START PROVIDED INFORMATION

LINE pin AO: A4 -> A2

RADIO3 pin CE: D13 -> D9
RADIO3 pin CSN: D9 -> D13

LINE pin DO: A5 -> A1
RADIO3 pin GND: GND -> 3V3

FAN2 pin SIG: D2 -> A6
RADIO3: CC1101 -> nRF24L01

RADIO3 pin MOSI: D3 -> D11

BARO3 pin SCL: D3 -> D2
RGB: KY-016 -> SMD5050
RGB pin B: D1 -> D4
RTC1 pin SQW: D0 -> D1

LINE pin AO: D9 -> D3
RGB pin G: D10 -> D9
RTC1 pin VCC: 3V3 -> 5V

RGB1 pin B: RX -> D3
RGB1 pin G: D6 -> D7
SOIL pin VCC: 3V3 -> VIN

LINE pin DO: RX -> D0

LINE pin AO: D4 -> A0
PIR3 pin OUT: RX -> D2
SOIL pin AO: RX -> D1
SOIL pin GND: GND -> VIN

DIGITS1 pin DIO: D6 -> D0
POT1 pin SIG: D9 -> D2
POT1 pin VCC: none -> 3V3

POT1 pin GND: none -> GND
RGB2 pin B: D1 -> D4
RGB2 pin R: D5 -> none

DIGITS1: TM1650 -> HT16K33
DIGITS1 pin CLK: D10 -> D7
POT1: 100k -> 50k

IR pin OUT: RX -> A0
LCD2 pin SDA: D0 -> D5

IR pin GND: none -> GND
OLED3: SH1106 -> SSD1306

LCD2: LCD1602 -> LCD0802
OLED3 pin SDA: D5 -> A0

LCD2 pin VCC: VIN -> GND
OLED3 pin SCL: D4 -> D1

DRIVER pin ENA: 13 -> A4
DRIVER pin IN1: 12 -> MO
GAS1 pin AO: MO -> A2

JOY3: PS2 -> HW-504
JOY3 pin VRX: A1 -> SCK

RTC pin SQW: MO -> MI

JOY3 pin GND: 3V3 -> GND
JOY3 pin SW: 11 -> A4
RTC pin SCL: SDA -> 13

END PROVIDED INFORMATION

Whatever appears in the records must be returned exactly.

**SOLUTION TO THIS EXERCISE:**
LINE pin AO: A4 -> A2

RADIO3 pin CE: D13 -> D9
RADIO3 pin CSN: D9 -> D13

LINE pin DO: A5 -> A1
RADIO3 pin GND: GND -> 3V3

FAN2 pin SIG: D2 -> A6
RADIO3: CC1101 -> nRF24L01

RADIO3 pin MOSI: D3 -> D11

BARO3 pin SCL: D3 -> D2
RGB: KY-016 -> SMD5050
RGB pin B: D1 -> D4
RTC1 pin SQW: D0 -> D1

LINE pin AO: D9 -> D3
RGB pin G: D10 -> D9
RTC1 pin VCC: 3V3 -> 5V

RGB1 pin B: RX -> D3
RGB1 pin G: D6 -> D7
SOIL pin VCC: 3V3 -> VIN

LINE pin DO: RX -> D0

LINE pin AO: D4 -> A0
PIR3 pin OUT: RX -> D2
SOIL pin AO: RX -> D1
SOIL pin GND: GND -> VIN

DIGITS1 pin DIO: D6 -> D0
POT1 pin SIG: D9 -> D2
POT1 pin VCC: none -> 3V3

POT1 pin GND: none -> GND
RGB2 pin B: D1 -> D4
RGB2 pin R: D5 -> none

DIGITS1: TM1650 -> HT16K33
DIGITS1 pin CLK: D10 -> D7
POT1: 100k -> 50k

IR pin OUT: RX -> A0
LCD2 pin SDA: D0 -> D5

IR pin GND: none -> GND
OLED3: SH1106 -> SSD1306

LCD2: LCD1602 -> LCD0802
OLED3 pin SDA: D5 -> A0

LCD2 pin VCC: VIN -> GND
OLED3 pin SCL: D4 -> D1

DRIVER pin ENA: 13 -> A4
DRIVER pin IN1: 12 -> MO
GAS1 pin AO: MO -> A2

JOY3: PS2 -> HW-504
JOY3 pin VRX: A1 -> SCK

RTC pin SQW: MO -> MI

JOY3 pin GND: 3V3 -> GND
JOY3 pin SW: 11 -> A4
RTC pin SCL: SDA -> 13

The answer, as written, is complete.